**Assignment:** Write out all the records exactly, and keep any images out.

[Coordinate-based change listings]
◆ ◆ ◆ ◆

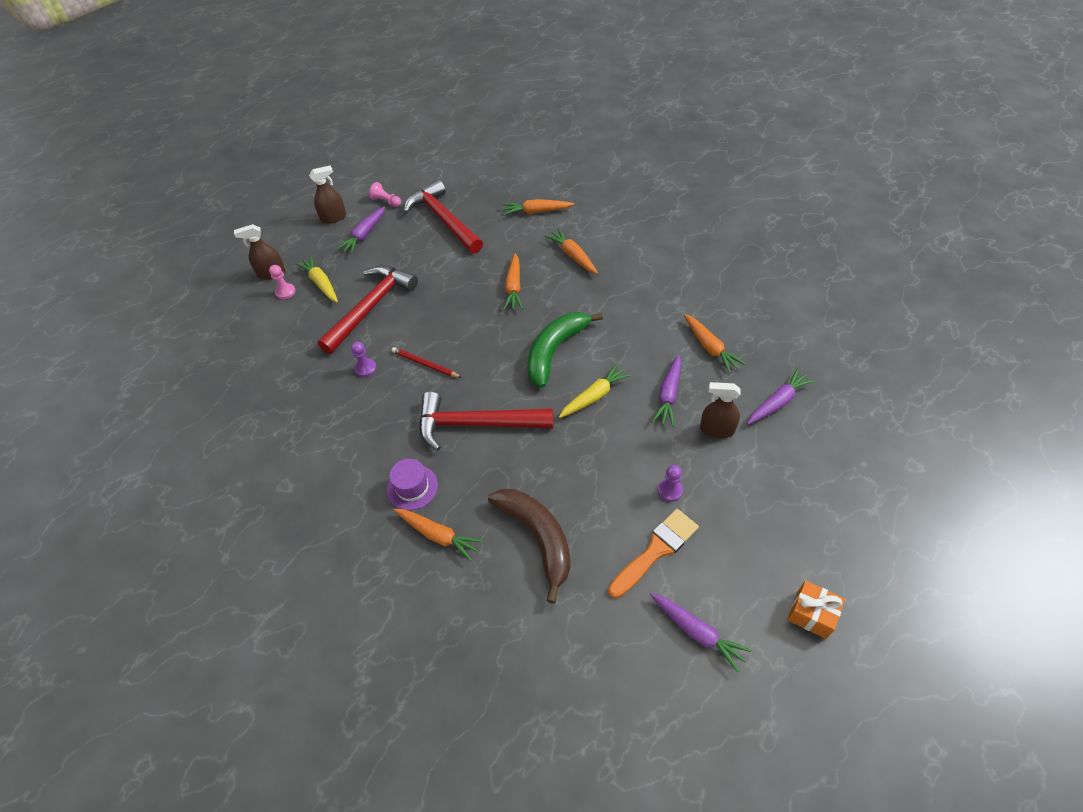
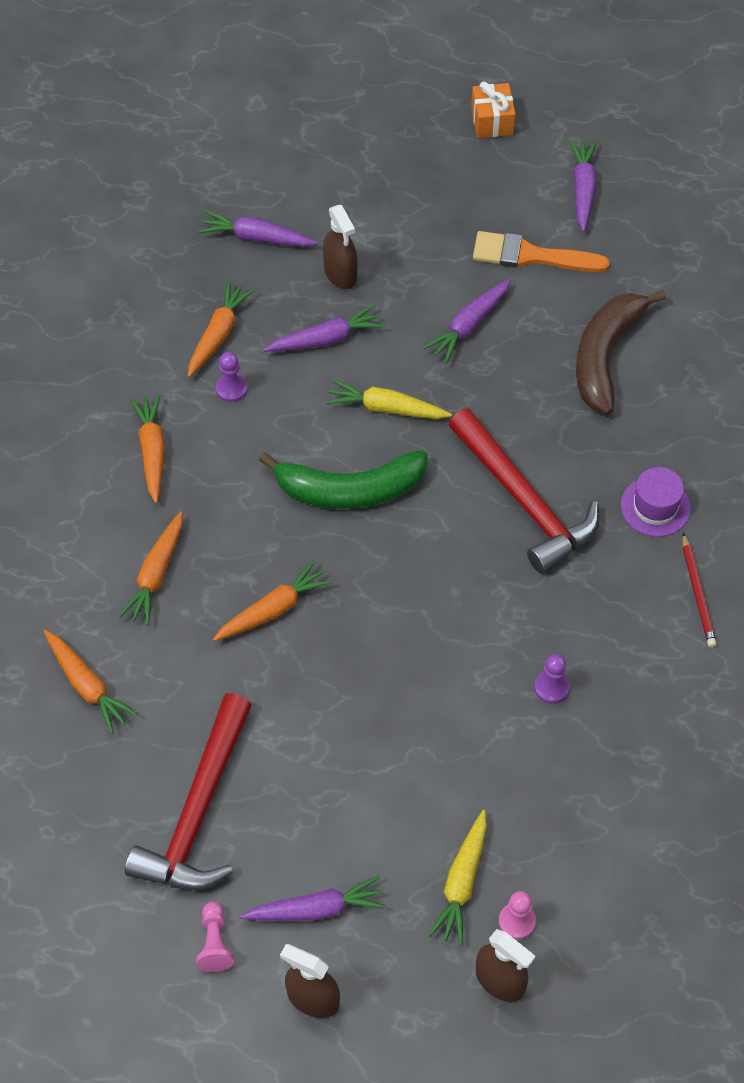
camera: 130 degrees left, 5 degrees up
(370, 307) = (451, 769): red hammer -> none
(425, 364) = (487, 621): red pencil -> red pencil (698, 593)
(438, 535) = (682, 443): orange carrot -> orange carrot (152, 451)
(623, 474) = (469, 325): none -> purple carrot
(670, 490) = (454, 277): purple pawn -> purple pawn (231, 389)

◆ ◆ ◆ ◆

**Response to this exercise:**
camera: 130 degrees left, 5 degrees up
(370, 307) = (451, 769): red hammer -> none
(425, 364) = (487, 621): red pencil -> red pencil (698, 593)
(438, 535) = (682, 443): orange carrot -> orange carrot (152, 451)
(623, 474) = (469, 325): none -> purple carrot
(670, 490) = (454, 277): purple pawn -> purple pawn (231, 389)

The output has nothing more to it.